→ **Information shown**
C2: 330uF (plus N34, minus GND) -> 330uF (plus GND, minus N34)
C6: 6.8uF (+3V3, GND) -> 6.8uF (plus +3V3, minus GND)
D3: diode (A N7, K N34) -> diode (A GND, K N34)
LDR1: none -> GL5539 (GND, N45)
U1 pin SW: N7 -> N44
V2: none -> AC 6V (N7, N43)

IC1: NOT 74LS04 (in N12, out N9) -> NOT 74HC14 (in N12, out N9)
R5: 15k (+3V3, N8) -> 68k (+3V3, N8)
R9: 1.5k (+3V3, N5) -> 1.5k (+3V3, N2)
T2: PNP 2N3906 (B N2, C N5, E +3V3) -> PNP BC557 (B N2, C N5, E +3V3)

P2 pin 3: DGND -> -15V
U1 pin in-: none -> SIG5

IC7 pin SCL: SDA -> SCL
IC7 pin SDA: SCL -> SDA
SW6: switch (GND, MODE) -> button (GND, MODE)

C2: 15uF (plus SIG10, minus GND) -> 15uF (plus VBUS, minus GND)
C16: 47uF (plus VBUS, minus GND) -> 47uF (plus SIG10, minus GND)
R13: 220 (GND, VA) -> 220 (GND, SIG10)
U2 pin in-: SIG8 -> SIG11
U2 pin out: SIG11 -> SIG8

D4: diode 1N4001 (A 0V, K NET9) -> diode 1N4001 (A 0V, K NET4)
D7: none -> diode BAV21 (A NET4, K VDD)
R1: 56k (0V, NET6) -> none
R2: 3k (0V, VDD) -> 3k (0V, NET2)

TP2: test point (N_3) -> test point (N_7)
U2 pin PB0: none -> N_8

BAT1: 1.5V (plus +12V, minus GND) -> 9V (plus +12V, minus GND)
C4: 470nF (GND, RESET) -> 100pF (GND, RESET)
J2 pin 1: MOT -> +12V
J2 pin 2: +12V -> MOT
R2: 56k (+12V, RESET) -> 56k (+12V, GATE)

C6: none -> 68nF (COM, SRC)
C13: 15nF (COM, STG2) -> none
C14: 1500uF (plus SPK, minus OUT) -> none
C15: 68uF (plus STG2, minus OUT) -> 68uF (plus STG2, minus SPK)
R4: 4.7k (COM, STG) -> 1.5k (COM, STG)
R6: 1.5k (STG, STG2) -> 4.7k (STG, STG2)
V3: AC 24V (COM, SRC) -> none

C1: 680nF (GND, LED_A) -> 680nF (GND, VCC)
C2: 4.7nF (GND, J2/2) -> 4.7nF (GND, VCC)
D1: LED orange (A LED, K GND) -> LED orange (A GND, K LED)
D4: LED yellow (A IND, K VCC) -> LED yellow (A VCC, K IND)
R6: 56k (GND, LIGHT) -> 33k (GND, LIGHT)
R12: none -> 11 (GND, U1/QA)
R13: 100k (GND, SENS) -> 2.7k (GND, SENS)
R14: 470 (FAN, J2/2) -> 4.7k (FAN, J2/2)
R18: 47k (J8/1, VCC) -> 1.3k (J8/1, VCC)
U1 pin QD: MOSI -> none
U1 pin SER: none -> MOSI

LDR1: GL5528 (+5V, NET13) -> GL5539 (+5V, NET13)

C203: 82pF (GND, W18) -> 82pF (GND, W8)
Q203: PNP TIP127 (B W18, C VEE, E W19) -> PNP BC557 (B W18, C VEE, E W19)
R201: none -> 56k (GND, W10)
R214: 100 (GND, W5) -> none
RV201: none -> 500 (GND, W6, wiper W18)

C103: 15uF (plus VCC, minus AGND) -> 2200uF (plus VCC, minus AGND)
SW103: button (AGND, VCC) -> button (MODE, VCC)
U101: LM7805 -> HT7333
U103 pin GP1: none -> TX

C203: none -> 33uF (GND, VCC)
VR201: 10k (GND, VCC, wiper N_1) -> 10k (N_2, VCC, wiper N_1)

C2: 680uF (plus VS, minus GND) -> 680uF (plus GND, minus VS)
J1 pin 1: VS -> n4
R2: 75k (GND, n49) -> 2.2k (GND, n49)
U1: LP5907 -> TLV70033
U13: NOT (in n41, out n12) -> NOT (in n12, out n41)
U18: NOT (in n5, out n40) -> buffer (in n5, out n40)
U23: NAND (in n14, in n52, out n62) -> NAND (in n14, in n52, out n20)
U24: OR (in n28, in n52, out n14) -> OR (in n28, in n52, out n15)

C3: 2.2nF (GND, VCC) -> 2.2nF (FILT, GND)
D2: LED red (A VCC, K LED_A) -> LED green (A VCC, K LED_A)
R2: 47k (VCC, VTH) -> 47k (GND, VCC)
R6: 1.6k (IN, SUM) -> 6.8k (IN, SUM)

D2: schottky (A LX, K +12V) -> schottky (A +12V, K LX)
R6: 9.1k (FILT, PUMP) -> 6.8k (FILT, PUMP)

→ **Exercise**
A single figure is required: the number of lines in the data where the word "MODE" occurs.

→ **Written answer**
2